[Saved entries]
+++

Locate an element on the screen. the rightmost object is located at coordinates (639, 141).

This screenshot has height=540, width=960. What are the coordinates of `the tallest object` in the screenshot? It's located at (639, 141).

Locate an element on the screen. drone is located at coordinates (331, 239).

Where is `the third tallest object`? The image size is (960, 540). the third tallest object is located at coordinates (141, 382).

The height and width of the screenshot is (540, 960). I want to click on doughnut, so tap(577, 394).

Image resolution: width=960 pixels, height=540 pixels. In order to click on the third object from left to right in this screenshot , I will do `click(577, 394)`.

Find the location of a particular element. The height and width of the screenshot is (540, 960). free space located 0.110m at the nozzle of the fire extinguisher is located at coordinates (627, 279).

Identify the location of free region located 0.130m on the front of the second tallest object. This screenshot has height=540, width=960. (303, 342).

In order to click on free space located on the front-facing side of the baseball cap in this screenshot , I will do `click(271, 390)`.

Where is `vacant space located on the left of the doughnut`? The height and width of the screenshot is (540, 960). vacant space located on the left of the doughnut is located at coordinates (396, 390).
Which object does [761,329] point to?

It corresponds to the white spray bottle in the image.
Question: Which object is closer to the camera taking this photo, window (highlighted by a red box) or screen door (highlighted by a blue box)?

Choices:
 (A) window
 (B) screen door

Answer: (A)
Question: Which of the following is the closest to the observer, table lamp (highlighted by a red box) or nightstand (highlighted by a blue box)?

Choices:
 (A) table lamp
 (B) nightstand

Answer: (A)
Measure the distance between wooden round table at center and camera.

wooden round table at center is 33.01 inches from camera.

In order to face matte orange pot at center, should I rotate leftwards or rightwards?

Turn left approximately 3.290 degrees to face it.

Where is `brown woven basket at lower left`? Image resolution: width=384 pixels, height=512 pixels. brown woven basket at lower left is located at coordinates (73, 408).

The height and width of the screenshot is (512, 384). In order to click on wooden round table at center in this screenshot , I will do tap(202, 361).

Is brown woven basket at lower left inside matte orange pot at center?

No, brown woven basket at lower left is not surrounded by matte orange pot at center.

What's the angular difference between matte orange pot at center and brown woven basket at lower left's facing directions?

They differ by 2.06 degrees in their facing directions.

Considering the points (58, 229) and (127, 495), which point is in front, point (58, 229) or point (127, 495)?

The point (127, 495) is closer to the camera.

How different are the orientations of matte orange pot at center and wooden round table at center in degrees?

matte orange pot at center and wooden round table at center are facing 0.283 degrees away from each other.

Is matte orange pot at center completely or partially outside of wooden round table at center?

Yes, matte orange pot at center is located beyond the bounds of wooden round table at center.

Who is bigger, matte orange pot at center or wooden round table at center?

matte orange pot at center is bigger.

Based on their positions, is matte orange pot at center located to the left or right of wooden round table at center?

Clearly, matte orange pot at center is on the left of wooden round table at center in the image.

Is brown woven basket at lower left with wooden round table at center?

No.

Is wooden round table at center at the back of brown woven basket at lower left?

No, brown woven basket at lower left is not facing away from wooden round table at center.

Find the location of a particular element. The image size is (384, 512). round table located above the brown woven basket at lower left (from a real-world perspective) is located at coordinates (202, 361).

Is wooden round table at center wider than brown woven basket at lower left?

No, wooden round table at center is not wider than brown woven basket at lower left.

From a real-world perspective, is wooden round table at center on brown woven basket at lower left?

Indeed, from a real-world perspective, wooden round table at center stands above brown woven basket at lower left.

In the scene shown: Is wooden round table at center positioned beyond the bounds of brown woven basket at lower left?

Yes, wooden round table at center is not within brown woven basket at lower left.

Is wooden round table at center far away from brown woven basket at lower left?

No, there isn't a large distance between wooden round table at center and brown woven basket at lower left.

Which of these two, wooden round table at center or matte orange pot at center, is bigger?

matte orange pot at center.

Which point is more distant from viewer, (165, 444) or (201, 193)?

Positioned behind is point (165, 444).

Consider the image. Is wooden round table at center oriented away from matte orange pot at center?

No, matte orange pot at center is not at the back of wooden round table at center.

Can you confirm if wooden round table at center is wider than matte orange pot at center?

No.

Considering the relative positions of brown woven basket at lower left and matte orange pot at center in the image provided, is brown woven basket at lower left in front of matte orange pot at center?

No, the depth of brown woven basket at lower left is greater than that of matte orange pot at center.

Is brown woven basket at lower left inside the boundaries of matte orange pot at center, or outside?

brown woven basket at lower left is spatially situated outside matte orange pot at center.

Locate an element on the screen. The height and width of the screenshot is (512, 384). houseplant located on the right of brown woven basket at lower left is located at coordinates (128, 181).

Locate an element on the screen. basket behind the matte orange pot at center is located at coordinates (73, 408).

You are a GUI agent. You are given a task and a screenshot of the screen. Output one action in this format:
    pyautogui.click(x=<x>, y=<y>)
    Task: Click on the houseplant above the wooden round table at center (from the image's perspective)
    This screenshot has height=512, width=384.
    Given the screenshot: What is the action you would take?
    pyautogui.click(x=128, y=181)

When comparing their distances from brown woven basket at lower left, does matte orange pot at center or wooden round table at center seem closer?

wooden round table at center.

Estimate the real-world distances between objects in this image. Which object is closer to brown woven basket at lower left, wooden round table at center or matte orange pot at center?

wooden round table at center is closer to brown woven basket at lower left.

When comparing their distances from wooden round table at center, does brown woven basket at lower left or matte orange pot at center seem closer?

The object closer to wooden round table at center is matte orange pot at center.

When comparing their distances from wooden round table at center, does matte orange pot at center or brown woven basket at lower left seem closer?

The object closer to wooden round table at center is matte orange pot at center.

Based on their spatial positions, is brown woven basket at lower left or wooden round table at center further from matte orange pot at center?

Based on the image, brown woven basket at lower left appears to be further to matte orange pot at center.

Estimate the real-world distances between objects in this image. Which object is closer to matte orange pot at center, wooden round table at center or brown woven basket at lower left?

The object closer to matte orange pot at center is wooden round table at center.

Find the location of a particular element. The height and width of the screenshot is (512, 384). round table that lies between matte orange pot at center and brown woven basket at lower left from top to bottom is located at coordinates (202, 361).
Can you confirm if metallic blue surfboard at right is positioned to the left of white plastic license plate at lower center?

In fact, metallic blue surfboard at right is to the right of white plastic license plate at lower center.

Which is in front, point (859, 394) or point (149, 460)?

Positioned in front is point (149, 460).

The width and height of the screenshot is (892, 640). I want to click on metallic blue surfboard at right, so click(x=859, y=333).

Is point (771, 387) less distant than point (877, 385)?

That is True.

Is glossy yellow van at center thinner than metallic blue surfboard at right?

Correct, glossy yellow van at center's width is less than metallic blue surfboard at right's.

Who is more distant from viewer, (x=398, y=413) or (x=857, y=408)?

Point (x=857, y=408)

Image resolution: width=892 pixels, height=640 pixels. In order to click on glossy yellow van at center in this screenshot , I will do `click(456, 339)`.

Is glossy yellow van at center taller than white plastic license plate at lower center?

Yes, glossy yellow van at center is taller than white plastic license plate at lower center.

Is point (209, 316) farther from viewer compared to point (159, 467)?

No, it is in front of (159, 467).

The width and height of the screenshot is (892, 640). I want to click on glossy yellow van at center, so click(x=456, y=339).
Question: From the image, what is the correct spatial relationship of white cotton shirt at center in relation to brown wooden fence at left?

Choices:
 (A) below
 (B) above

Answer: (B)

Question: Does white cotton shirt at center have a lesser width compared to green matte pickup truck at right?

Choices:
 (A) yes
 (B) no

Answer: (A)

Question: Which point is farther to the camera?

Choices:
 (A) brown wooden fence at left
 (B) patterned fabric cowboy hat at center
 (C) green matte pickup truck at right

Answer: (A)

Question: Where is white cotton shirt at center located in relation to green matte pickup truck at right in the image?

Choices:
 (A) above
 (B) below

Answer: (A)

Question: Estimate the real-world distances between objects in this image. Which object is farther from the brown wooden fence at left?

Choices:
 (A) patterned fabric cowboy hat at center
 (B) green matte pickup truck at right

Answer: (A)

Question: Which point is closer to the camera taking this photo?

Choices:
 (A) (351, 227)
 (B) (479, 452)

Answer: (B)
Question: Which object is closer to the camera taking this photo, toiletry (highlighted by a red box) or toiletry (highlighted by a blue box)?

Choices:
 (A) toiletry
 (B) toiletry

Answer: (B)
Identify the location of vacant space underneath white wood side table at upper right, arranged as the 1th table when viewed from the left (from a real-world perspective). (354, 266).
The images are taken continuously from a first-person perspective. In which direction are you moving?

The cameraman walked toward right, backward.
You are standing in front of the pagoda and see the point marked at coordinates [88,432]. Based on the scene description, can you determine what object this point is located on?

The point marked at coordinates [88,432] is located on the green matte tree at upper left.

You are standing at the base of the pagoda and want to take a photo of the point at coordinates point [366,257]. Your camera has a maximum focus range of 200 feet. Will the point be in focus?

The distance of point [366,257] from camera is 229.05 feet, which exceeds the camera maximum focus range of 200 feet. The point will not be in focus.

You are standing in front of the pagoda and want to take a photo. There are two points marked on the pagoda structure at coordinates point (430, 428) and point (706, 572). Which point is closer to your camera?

+++

- **Goal of the exercise**
Output the lines of the records above exactly as they appear, starting with the line containing "brown woven basket at lower left is spatially" and ending with the line containing "Locate an element on the screen. The height", both included.

- **Your response**
brown woven basket at lower left is spatially situated outside matte orange pot at center.

Locate an element on the screen. The height and width of the screenshot is (512, 384). houseplant located on the right of brown woven basket at lower left is located at coordinates (128, 181).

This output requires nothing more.